Spatial question entries
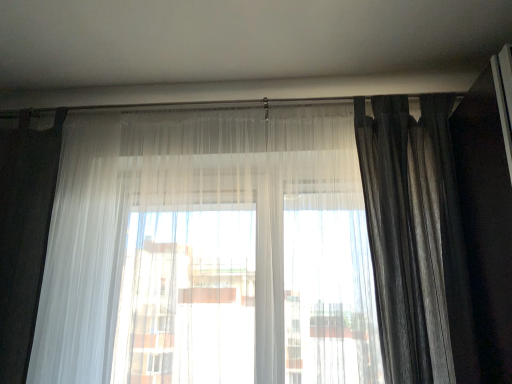
Question: Could you tell me if sheer white curtain at center, which ranks as the 2th curtain in right-to-left order, is turned towards dark gray textured curtain at right, the 2th curtain positioned from the left?

Choices:
 (A) no
 (B) yes

Answer: (A)

Question: Are sheer white curtain at center, which appears as the first curtain when viewed from the left, and dark gray textured curtain at right, which ranks as the first curtain in right-to-left order, making contact?

Choices:
 (A) yes
 (B) no

Answer: (B)

Question: Can you confirm if sheer white curtain at center, which appears as the first curtain when viewed from the left, is positioned to the left of dark gray textured curtain at right, which ranks as the first curtain in right-to-left order?

Choices:
 (A) no
 (B) yes

Answer: (B)

Question: Is sheer white curtain at center, which ranks as the 2th curtain in right-to-left order, turned away from dark gray textured curtain at right, which ranks as the first curtain in right-to-left order?

Choices:
 (A) no
 (B) yes

Answer: (A)

Question: Is the depth of sheer white curtain at center, which ranks as the 2th curtain in right-to-left order, greater than that of dark gray textured curtain at right, which ranks as the first curtain in right-to-left order?

Choices:
 (A) yes
 (B) no

Answer: (B)

Question: From a real-world perspective, is sheer white curtain at center, which ranks as the 2th curtain in right-to-left order, below dark gray textured curtain at right, the 2th curtain positioned from the left?

Choices:
 (A) no
 (B) yes

Answer: (B)

Question: Could you tell me if dark gray textured curtain at right, which ranks as the first curtain in right-to-left order, is turned towards sheer white curtain at center, which ranks as the 2th curtain in right-to-left order?

Choices:
 (A) no
 (B) yes

Answer: (A)

Question: Considering the relative positions of dark gray textured curtain at right, the 2th curtain positioned from the left, and sheer white curtain at center, which ranks as the 2th curtain in right-to-left order, in the image provided, is dark gray textured curtain at right, the 2th curtain positioned from the left, to the left of sheer white curtain at center, which ranks as the 2th curtain in right-to-left order, from the viewer's perspective?

Choices:
 (A) no
 (B) yes

Answer: (A)

Question: Would you consider dark gray textured curtain at right, which ranks as the first curtain in right-to-left order, to be distant from sheer white curtain at center, which appears as the first curtain when viewed from the left?

Choices:
 (A) yes
 (B) no

Answer: (B)

Question: Considering the relative sizes of dark gray textured curtain at right, the 2th curtain positioned from the left, and sheer white curtain at center, which appears as the first curtain when viewed from the left, in the image provided, is dark gray textured curtain at right, the 2th curtain positioned from the left, shorter than sheer white curtain at center, which appears as the first curtain when viewed from the left,?

Choices:
 (A) yes
 (B) no

Answer: (A)

Question: Does dark gray textured curtain at right, which ranks as the first curtain in right-to-left order, have a smaller size compared to sheer white curtain at center, which appears as the first curtain when viewed from the left?

Choices:
 (A) no
 (B) yes

Answer: (B)

Question: From the image's perspective, would you say dark gray textured curtain at right, which ranks as the first curtain in right-to-left order, is positioned over sheer white curtain at center, which ranks as the 2th curtain in right-to-left order?

Choices:
 (A) yes
 (B) no

Answer: (A)

Question: Looking at their shapes, would you say dark gray textured curtain at right, the 2th curtain positioned from the left, is wider or thinner than sheer white curtain at center, which appears as the first curtain when viewed from the left?

Choices:
 (A) wide
 (B) thin

Answer: (A)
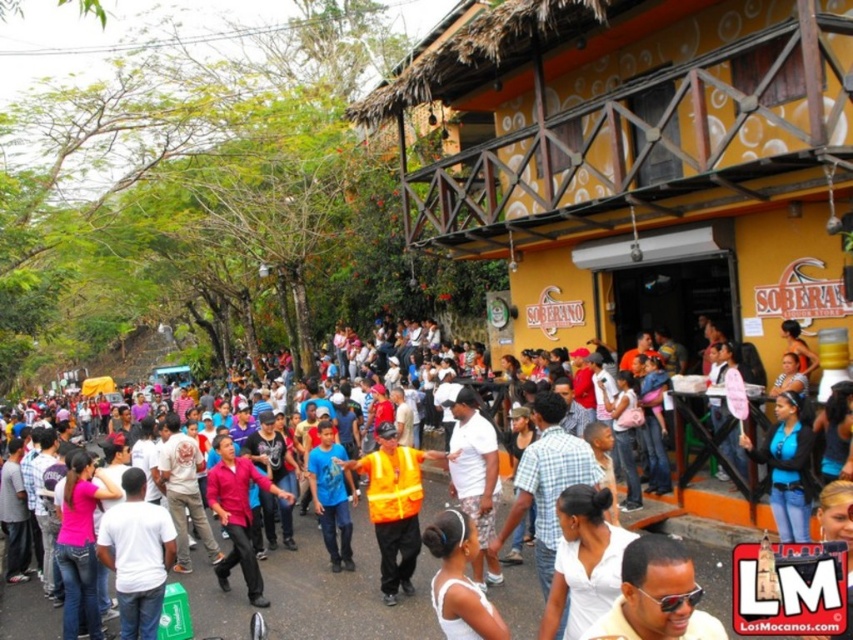
Between white matte shirt at center and matte pink shirt at center, which one is positioned higher?

matte pink shirt at center is above.

Identify the location of white matte shirt at center. Image resolution: width=853 pixels, height=640 pixels. (137, 556).

Can you confirm if orange reflective vest at center is taller than white matte shirt at center?

Indeed, orange reflective vest at center has a greater height compared to white matte shirt at center.

Which of these two, orange reflective vest at center or white matte shirt at center, stands taller?

Standing taller between the two is orange reflective vest at center.

The width and height of the screenshot is (853, 640). What do you see at coordinates (340, 592) in the screenshot?
I see `orange reflective vest at center` at bounding box center [340, 592].

You are a GUI agent. You are given a task and a screenshot of the screen. Output one action in this format:
    pyautogui.click(x=<x>, y=<y>)
    Task: Click on the orange reflective vest at center
    The height and width of the screenshot is (640, 853).
    Given the screenshot: What is the action you would take?
    pyautogui.click(x=340, y=592)

Is matte yellow shirt at center thinner than white matte shirt at center?

No, matte yellow shirt at center is not thinner than white matte shirt at center.

Is matte yellow shirt at center positioned in front of white matte shirt at center?

Yes.

Locate an element on the screen. This screenshot has width=853, height=640. matte yellow shirt at center is located at coordinates (656, 596).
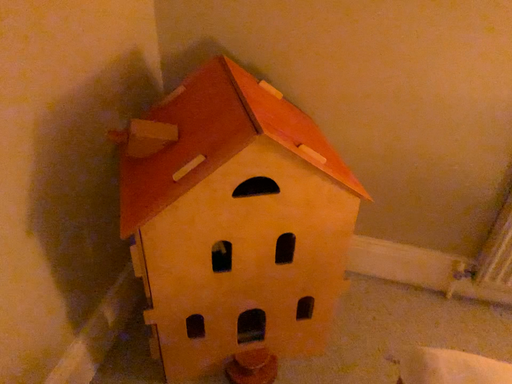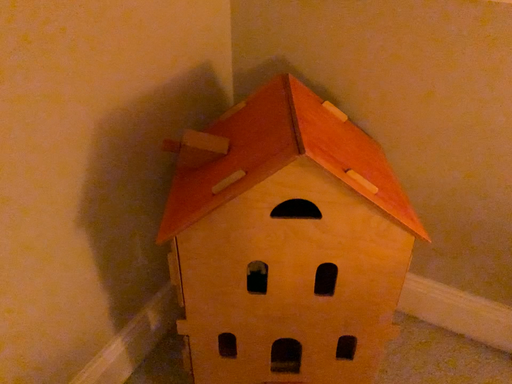
Question: How did the camera likely rotate when shooting the video?

Choices:
 (A) rotated right
 (B) rotated left

Answer: (B)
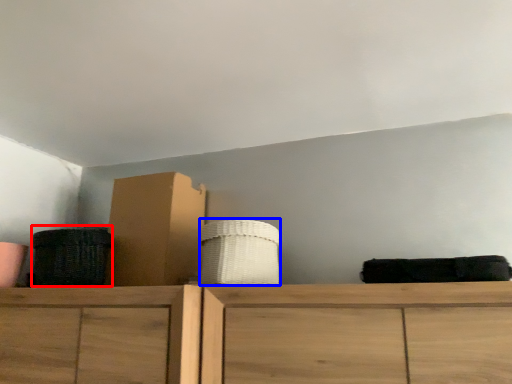
Question: Which of the following is the closest to the observer, basket (highlighted by a red box) or basket (highlighted by a blue box)?

Choices:
 (A) basket
 (B) basket

Answer: (B)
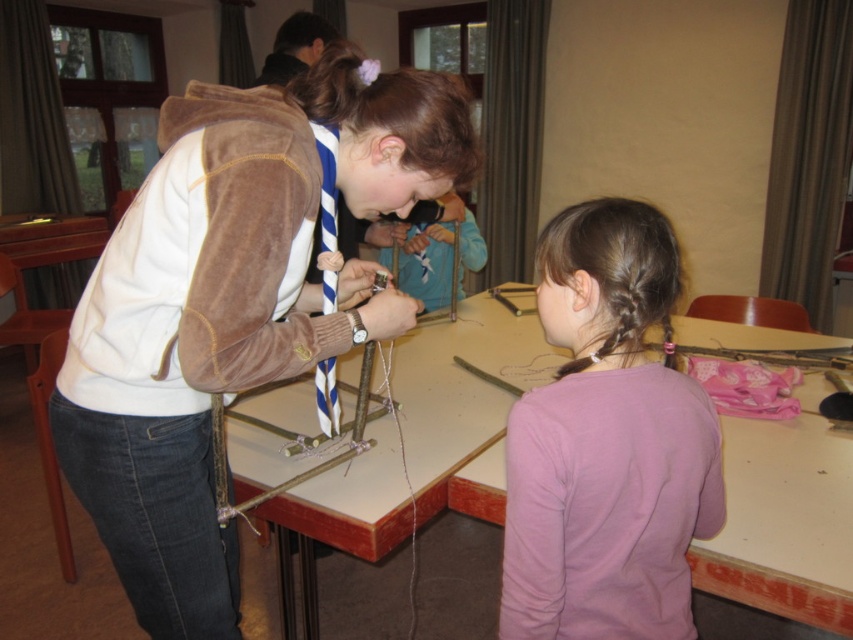
Does pink matte shirt at center appear over wooden table at center?

Yes.

Can you confirm if pink matte shirt at center is taller than wooden table at center?

Yes, pink matte shirt at center is taller than wooden table at center.

Identify the location of pink matte shirt at center. (607, 442).

Find the location of a particular element. The height and width of the screenshot is (640, 853). pink matte shirt at center is located at coordinates (607, 442).

The width and height of the screenshot is (853, 640). Describe the element at coordinates (233, 304) in the screenshot. I see `brown suede jacket at upper left` at that location.

Does brown suede jacket at upper left have a lesser width compared to pink matte shirt at center?

In fact, brown suede jacket at upper left might be wider than pink matte shirt at center.

This screenshot has width=853, height=640. Identify the location of brown suede jacket at upper left. (233, 304).

Who is taller, brown suede jacket at upper left or wooden table at center?

Standing taller between the two is brown suede jacket at upper left.

Between point (155, 266) and point (738, 339), which one is positioned in front?

Point (155, 266)

This screenshot has width=853, height=640. Identify the location of brown suede jacket at upper left. (233, 304).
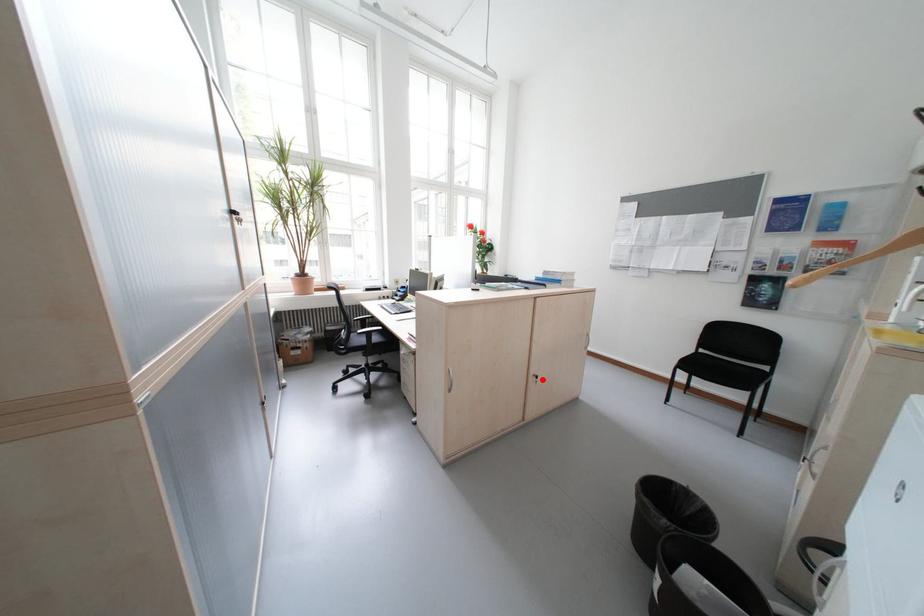
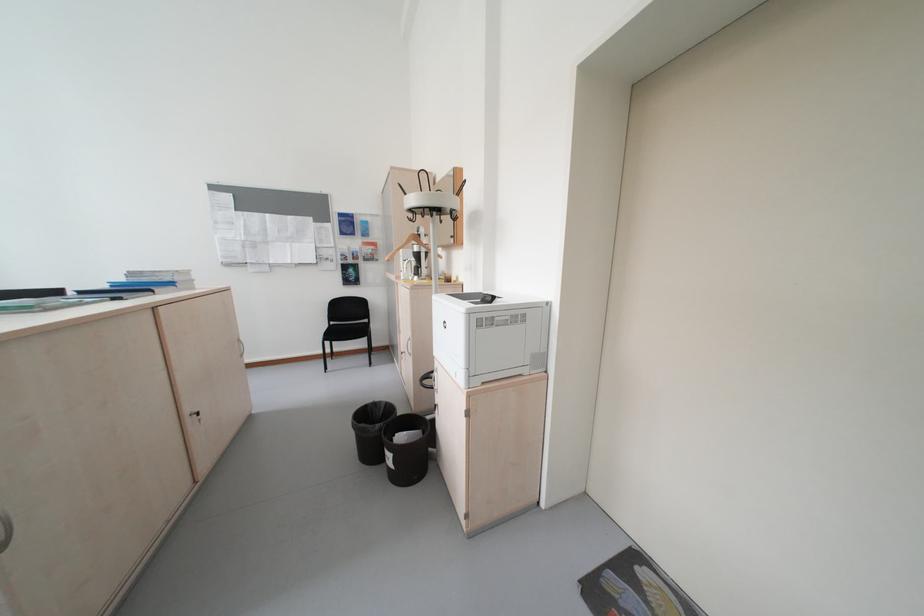
Locate, in the second image, the point that corresponds to the highlighted location in the first image.

(200, 421)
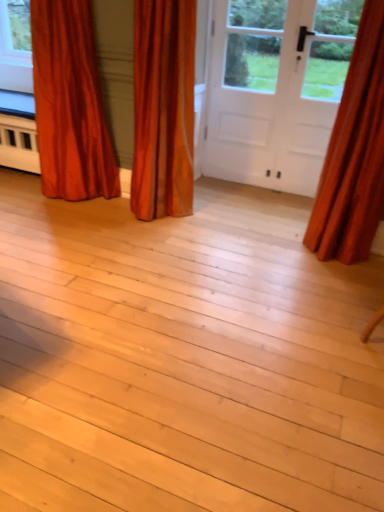
Question: Could white matte door at center be considered to be inside satin orange curtain at right, arranged as the 1th curtain when viewed from the right?

Choices:
 (A) no
 (B) yes

Answer: (A)

Question: From the image's perspective, is satin orange curtain at right, which is the third curtain from left to right, below white matte door at center?

Choices:
 (A) no
 (B) yes

Answer: (B)

Question: Are satin orange curtain at right, which is the third curtain from left to right, and white matte door at center beside each other?

Choices:
 (A) yes
 (B) no

Answer: (B)

Question: From a real-world perspective, is satin orange curtain at right, which is the third curtain from left to right, on white matte door at center?

Choices:
 (A) yes
 (B) no

Answer: (A)

Question: Does satin orange curtain at right, which is the third curtain from left to right, have a lesser width compared to white matte door at center?

Choices:
 (A) no
 (B) yes

Answer: (A)

Question: From a real-world perspective, is velvet orange curtain at left, marked as the first curtain in a left-to-right arrangement, physically located above or below satin orange curtain at right, which is the third curtain from left to right?

Choices:
 (A) below
 (B) above

Answer: (A)

Question: From the image's perspective, relative to satin orange curtain at right, arranged as the 1th curtain when viewed from the right, is velvet orange curtain at left, which appears as the third curtain when viewed from the right, above or below?

Choices:
 (A) below
 (B) above

Answer: (B)

Question: Considering their positions, is velvet orange curtain at left, which appears as the third curtain when viewed from the right, located in front of or behind satin orange curtain at right, which is the third curtain from left to right?

Choices:
 (A) behind
 (B) front

Answer: (A)

Question: Is velvet orange curtain at left, marked as the first curtain in a left-to-right arrangement, wider or thinner than satin orange curtain at right, arranged as the 1th curtain when viewed from the right?

Choices:
 (A) thin
 (B) wide

Answer: (B)

Question: From a real-world perspective, is satin orange curtain at center, acting as the 2th curtain starting from the left, above or below satin orange curtain at right, which is the third curtain from left to right?

Choices:
 (A) below
 (B) above

Answer: (A)

Question: From their relative heights in the image, would you say satin orange curtain at center, acting as the 2th curtain starting from the left, is taller or shorter than satin orange curtain at right, which is the third curtain from left to right?

Choices:
 (A) tall
 (B) short

Answer: (B)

» **Brief**:
Retype every one of these lines word for word, but leave the pictures out of your copy.

» **The answer**:
Question: Could you tell me if sheer white curtain at center, which ranks as the 2th curtain in right-to-left order, is turned towards dark gray textured curtain at right, the 2th curtain positioned from the left?

Choices:
 (A) no
 (B) yes

Answer: (A)

Question: Are sheer white curtain at center, which appears as the first curtain when viewed from the left, and dark gray textured curtain at right, which ranks as the first curtain in right-to-left order, making contact?

Choices:
 (A) yes
 (B) no

Answer: (B)

Question: Can you confirm if sheer white curtain at center, which appears as the first curtain when viewed from the left, is positioned to the left of dark gray textured curtain at right, which ranks as the first curtain in right-to-left order?

Choices:
 (A) no
 (B) yes

Answer: (B)

Question: Is sheer white curtain at center, which ranks as the 2th curtain in right-to-left order, turned away from dark gray textured curtain at right, which ranks as the first curtain in right-to-left order?

Choices:
 (A) no
 (B) yes

Answer: (A)

Question: Is the depth of sheer white curtain at center, which ranks as the 2th curtain in right-to-left order, greater than that of dark gray textured curtain at right, which ranks as the first curtain in right-to-left order?

Choices:
 (A) yes
 (B) no

Answer: (B)

Question: From a real-world perspective, is sheer white curtain at center, which ranks as the 2th curtain in right-to-left order, below dark gray textured curtain at right, the 2th curtain positioned from the left?

Choices:
 (A) no
 (B) yes

Answer: (B)

Question: Could you tell me if dark gray textured curtain at right, which ranks as the first curtain in right-to-left order, is turned towards sheer white curtain at center, which ranks as the 2th curtain in right-to-left order?

Choices:
 (A) no
 (B) yes

Answer: (A)

Question: Considering the relative positions of dark gray textured curtain at right, the 2th curtain positioned from the left, and sheer white curtain at center, which ranks as the 2th curtain in right-to-left order, in the image provided, is dark gray textured curtain at right, the 2th curtain positioned from the left, to the left of sheer white curtain at center, which ranks as the 2th curtain in right-to-left order, from the viewer's perspective?

Choices:
 (A) no
 (B) yes

Answer: (A)

Question: Would you consider dark gray textured curtain at right, which ranks as the first curtain in right-to-left order, to be distant from sheer white curtain at center, which appears as the first curtain when viewed from the left?

Choices:
 (A) yes
 (B) no

Answer: (B)

Question: Considering the relative sizes of dark gray textured curtain at right, the 2th curtain positioned from the left, and sheer white curtain at center, which appears as the first curtain when viewed from the left, in the image provided, is dark gray textured curtain at right, the 2th curtain positioned from the left, shorter than sheer white curtain at center, which appears as the first curtain when viewed from the left,?

Choices:
 (A) yes
 (B) no

Answer: (A)

Question: Does dark gray textured curtain at right, which ranks as the first curtain in right-to-left order, have a smaller size compared to sheer white curtain at center, which appears as the first curtain when viewed from the left?

Choices:
 (A) no
 (B) yes

Answer: (B)

Question: From the image's perspective, would you say dark gray textured curtain at right, which ranks as the first curtain in right-to-left order, is positioned over sheer white curtain at center, which ranks as the 2th curtain in right-to-left order?

Choices:
 (A) yes
 (B) no

Answer: (A)

Question: Looking at their shapes, would you say dark gray textured curtain at right, the 2th curtain positioned from the left, is wider or thinner than sheer white curtain at center, which appears as the first curtain when viewed from the left?

Choices:
 (A) wide
 (B) thin

Answer: (A)
Between white matte shirt at center and matte pink shirt at center, which one is positioned higher?

matte pink shirt at center is above.

Identify the location of white matte shirt at center. Image resolution: width=853 pixels, height=640 pixels. (137, 556).

Can you confirm if orange reflective vest at center is taller than white matte shirt at center?

Indeed, orange reflective vest at center has a greater height compared to white matte shirt at center.

Which of these two, orange reflective vest at center or white matte shirt at center, stands taller?

Standing taller between the two is orange reflective vest at center.

The width and height of the screenshot is (853, 640). What do you see at coordinates (340, 592) in the screenshot?
I see `orange reflective vest at center` at bounding box center [340, 592].

You are a GUI agent. You are given a task and a screenshot of the screen. Output one action in this format:
    pyautogui.click(x=<x>, y=<y>)
    Task: Click on the orange reflective vest at center
    The height and width of the screenshot is (640, 853).
    Given the screenshot: What is the action you would take?
    pyautogui.click(x=340, y=592)

Is matte yellow shirt at center thinner than white matte shirt at center?

No, matte yellow shirt at center is not thinner than white matte shirt at center.

Is matte yellow shirt at center positioned in front of white matte shirt at center?

Yes.

Locate an element on the screen. This screenshot has width=853, height=640. matte yellow shirt at center is located at coordinates (656, 596).
Question: How did the camera likely rotate when shooting the video?

Choices:
 (A) rotated right
 (B) rotated left

Answer: (B)
Question: Which of the following is the closest to the observer, basket (highlighted by a red box) or basket (highlighted by a blue box)?

Choices:
 (A) basket
 (B) basket

Answer: (B)
Does pink matte shirt at center appear over wooden table at center?

Yes.

Can you confirm if pink matte shirt at center is taller than wooden table at center?

Yes, pink matte shirt at center is taller than wooden table at center.

Identify the location of pink matte shirt at center. (607, 442).

Find the location of a particular element. The height and width of the screenshot is (640, 853). pink matte shirt at center is located at coordinates (607, 442).

The width and height of the screenshot is (853, 640). Describe the element at coordinates (233, 304) in the screenshot. I see `brown suede jacket at upper left` at that location.

Does brown suede jacket at upper left have a lesser width compared to pink matte shirt at center?

In fact, brown suede jacket at upper left might be wider than pink matte shirt at center.

This screenshot has width=853, height=640. Identify the location of brown suede jacket at upper left. (233, 304).

Who is taller, brown suede jacket at upper left or wooden table at center?

Standing taller between the two is brown suede jacket at upper left.

Between point (155, 266) and point (738, 339), which one is positioned in front?

Point (155, 266)

This screenshot has width=853, height=640. Identify the location of brown suede jacket at upper left. (233, 304).
Locate, in the second image, the point that corresponds to the highlighted location in the first image.

(200, 421)
Question: Could white matte door at center be considered to be inside satin orange curtain at right, arranged as the 1th curtain when viewed from the right?

Choices:
 (A) no
 (B) yes

Answer: (A)

Question: From the image's perspective, is satin orange curtain at right, which is the third curtain from left to right, below white matte door at center?

Choices:
 (A) no
 (B) yes

Answer: (B)

Question: Are satin orange curtain at right, which is the third curtain from left to right, and white matte door at center beside each other?

Choices:
 (A) yes
 (B) no

Answer: (B)

Question: From a real-world perspective, is satin orange curtain at right, which is the third curtain from left to right, on white matte door at center?

Choices:
 (A) yes
 (B) no

Answer: (A)

Question: Does satin orange curtain at right, which is the third curtain from left to right, have a lesser width compared to white matte door at center?

Choices:
 (A) no
 (B) yes

Answer: (A)

Question: From a real-world perspective, is velvet orange curtain at left, marked as the first curtain in a left-to-right arrangement, physically located above or below satin orange curtain at right, which is the third curtain from left to right?

Choices:
 (A) below
 (B) above

Answer: (A)

Question: From the image's perspective, relative to satin orange curtain at right, arranged as the 1th curtain when viewed from the right, is velvet orange curtain at left, which appears as the third curtain when viewed from the right, above or below?

Choices:
 (A) below
 (B) above

Answer: (B)

Question: Considering their positions, is velvet orange curtain at left, which appears as the third curtain when viewed from the right, located in front of or behind satin orange curtain at right, which is the third curtain from left to right?

Choices:
 (A) behind
 (B) front

Answer: (A)

Question: Is velvet orange curtain at left, marked as the first curtain in a left-to-right arrangement, wider or thinner than satin orange curtain at right, arranged as the 1th curtain when viewed from the right?

Choices:
 (A) thin
 (B) wide

Answer: (B)

Question: From a real-world perspective, is satin orange curtain at center, acting as the 2th curtain starting from the left, above or below satin orange curtain at right, which is the third curtain from left to right?

Choices:
 (A) below
 (B) above

Answer: (A)

Question: From their relative heights in the image, would you say satin orange curtain at center, acting as the 2th curtain starting from the left, is taller or shorter than satin orange curtain at right, which is the third curtain from left to right?

Choices:
 (A) tall
 (B) short

Answer: (B)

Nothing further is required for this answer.